Look through the material below, count the lines containing the word "camera", and state only the count.
- - -
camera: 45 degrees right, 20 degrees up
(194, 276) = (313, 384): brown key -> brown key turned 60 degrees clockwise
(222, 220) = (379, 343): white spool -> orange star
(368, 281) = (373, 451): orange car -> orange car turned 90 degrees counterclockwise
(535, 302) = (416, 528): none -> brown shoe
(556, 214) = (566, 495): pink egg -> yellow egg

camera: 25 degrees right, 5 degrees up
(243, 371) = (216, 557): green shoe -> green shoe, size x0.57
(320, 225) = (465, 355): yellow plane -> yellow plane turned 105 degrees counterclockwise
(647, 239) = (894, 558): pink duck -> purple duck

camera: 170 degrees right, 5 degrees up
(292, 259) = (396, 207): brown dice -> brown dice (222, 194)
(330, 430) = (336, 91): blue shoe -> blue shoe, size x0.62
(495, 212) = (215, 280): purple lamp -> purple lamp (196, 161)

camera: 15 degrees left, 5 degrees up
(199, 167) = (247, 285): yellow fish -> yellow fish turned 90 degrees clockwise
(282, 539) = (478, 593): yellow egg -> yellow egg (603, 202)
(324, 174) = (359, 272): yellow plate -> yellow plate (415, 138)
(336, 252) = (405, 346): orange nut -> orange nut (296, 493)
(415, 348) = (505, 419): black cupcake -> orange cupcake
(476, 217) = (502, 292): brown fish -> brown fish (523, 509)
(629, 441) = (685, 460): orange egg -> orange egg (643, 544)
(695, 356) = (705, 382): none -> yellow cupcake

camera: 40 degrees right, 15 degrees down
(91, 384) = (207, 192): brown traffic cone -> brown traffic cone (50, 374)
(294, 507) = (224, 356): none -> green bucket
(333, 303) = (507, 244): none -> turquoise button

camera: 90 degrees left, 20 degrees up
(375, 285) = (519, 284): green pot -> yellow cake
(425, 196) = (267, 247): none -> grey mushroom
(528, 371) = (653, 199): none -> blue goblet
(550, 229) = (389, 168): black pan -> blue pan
- - -
§ **Answer to the problem**: 6